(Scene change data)
---+---

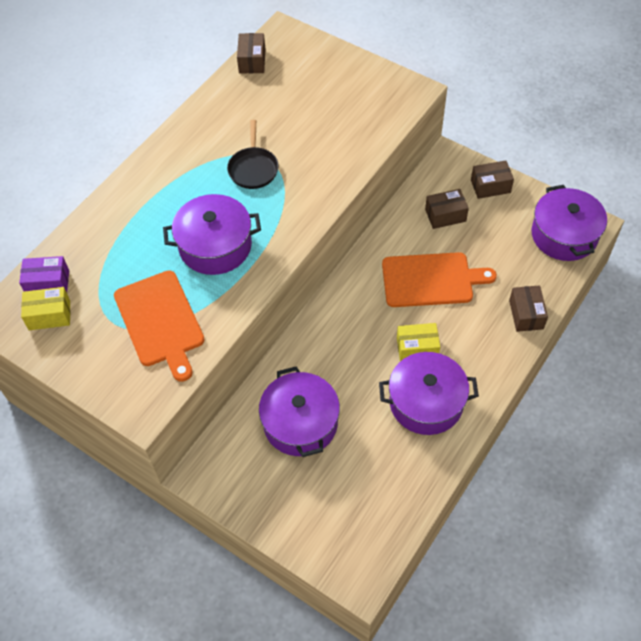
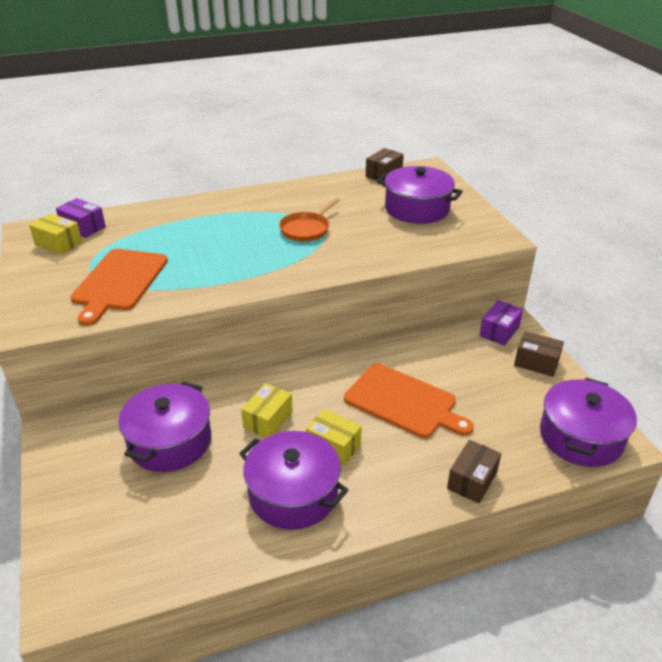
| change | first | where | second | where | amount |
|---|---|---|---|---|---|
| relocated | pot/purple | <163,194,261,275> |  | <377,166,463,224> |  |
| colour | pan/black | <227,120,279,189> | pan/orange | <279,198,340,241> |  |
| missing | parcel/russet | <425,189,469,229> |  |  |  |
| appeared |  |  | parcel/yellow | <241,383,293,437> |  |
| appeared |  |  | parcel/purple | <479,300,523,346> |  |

---+---

Check every line of the records, and copy the ones that hold the word "appeared".

WRITTEN REPLY
| appeared |  |  | parcel/yellow | <241,383,293,437> |  |
| appeared |  |  | parcel/purple | <479,300,523,346> |  |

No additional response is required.